** DATA UNDER STUDY **
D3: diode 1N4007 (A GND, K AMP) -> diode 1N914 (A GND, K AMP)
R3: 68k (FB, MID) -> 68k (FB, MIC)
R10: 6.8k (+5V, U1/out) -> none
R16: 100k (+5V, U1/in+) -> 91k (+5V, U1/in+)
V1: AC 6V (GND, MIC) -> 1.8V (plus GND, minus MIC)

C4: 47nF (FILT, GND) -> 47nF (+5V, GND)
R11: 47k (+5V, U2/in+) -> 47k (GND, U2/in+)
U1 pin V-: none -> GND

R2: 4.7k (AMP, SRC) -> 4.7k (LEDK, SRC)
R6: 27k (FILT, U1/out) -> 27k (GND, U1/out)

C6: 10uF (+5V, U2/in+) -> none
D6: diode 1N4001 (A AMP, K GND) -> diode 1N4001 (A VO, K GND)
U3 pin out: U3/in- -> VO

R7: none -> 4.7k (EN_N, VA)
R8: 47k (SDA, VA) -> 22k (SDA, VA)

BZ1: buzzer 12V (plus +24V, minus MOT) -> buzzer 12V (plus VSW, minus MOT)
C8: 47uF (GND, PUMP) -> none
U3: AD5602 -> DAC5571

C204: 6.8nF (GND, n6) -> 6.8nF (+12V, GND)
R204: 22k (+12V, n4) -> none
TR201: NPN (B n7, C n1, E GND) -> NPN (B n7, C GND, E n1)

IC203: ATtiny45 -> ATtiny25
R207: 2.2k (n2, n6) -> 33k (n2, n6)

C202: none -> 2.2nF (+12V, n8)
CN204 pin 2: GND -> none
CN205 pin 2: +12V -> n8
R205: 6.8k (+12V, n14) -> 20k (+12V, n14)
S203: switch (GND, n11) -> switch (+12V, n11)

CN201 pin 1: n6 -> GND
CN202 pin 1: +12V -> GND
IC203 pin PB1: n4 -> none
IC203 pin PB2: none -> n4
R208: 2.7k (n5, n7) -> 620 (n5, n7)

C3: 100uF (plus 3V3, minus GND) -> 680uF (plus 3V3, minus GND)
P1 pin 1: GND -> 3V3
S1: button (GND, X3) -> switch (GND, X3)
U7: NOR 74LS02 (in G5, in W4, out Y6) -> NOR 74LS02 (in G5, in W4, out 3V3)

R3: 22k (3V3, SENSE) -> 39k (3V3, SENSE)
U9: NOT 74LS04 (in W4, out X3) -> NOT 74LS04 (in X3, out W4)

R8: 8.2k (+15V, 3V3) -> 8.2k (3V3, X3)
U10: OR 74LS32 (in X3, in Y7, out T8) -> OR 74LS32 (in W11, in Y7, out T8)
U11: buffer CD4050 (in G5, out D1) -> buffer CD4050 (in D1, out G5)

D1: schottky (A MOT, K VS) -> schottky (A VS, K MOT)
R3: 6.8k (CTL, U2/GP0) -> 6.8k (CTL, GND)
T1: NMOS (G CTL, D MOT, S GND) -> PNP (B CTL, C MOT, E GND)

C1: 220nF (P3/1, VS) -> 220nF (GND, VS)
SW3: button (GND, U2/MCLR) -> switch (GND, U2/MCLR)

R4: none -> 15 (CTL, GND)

** INSTRUCTIONS TO FOLLOW **
Every line of the data above should be copied exactly.

** ANSWER TO THIS EXERCISE **
D3: diode 1N4007 (A GND, K AMP) -> diode 1N914 (A GND, K AMP)
R3: 68k (FB, MID) -> 68k (FB, MIC)
R10: 6.8k (+5V, U1/out) -> none
R16: 100k (+5V, U1/in+) -> 91k (+5V, U1/in+)
V1: AC 6V (GND, MIC) -> 1.8V (plus GND, minus MIC)

C4: 47nF (FILT, GND) -> 47nF (+5V, GND)
R11: 47k (+5V, U2/in+) -> 47k (GND, U2/in+)
U1 pin V-: none -> GND

R2: 4.7k (AMP, SRC) -> 4.7k (LEDK, SRC)
R6: 27k (FILT, U1/out) -> 27k (GND, U1/out)

C6: 10uF (+5V, U2/in+) -> none
D6: diode 1N4001 (A AMP, K GND) -> diode 1N4001 (A VO, K GND)
U3 pin out: U3/in- -> VO

R7: none -> 4.7k (EN_N, VA)
R8: 47k (SDA, VA) -> 22k (SDA, VA)

BZ1: buzzer 12V (plus +24V, minus MOT) -> buzzer 12V (plus VSW, minus MOT)
C8: 47uF (GND, PUMP) -> none
U3: AD5602 -> DAC5571

C204: 6.8nF (GND, n6) -> 6.8nF (+12V, GND)
R204: 22k (+12V, n4) -> none
TR201: NPN (B n7, C n1, E GND) -> NPN (B n7, C GND, E n1)

IC203: ATtiny45 -> ATtiny25
R207: 2.2k (n2, n6) -> 33k (n2, n6)

C202: none -> 2.2nF (+12V, n8)
CN204 pin 2: GND -> none
CN205 pin 2: +12V -> n8
R205: 6.8k (+12V, n14) -> 20k (+12V, n14)
S203: switch (GND, n11) -> switch (+12V, n11)

CN201 pin 1: n6 -> GND
CN202 pin 1: +12V -> GND
IC203 pin PB1: n4 -> none
IC203 pin PB2: none -> n4
R208: 2.7k (n5, n7) -> 620 (n5, n7)

C3: 100uF (plus 3V3, minus GND) -> 680uF (plus 3V3, minus GND)
P1 pin 1: GND -> 3V3
S1: button (GND, X3) -> switch (GND, X3)
U7: NOR 74LS02 (in G5, in W4, out Y6) -> NOR 74LS02 (in G5, in W4, out 3V3)

R3: 22k (3V3, SENSE) -> 39k (3V3, SENSE)
U9: NOT 74LS04 (in W4, out X3) -> NOT 74LS04 (in X3, out W4)

R8: 8.2k (+15V, 3V3) -> 8.2k (3V3, X3)
U10: OR 74LS32 (in X3, in Y7, out T8) -> OR 74LS32 (in W11, in Y7, out T8)
U11: buffer CD4050 (in G5, out D1) -> buffer CD4050 (in D1, out G5)

D1: schottky (A MOT, K VS) -> schottky (A VS, K MOT)
R3: 6.8k (CTL, U2/GP0) -> 6.8k (CTL, GND)
T1: NMOS (G CTL, D MOT, S GND) -> PNP (B CTL, C MOT, E GND)

C1: 220nF (P3/1, VS) -> 220nF (GND, VS)
SW3: button (GND, U2/MCLR) -> switch (GND, U2/MCLR)

R4: none -> 15 (CTL, GND)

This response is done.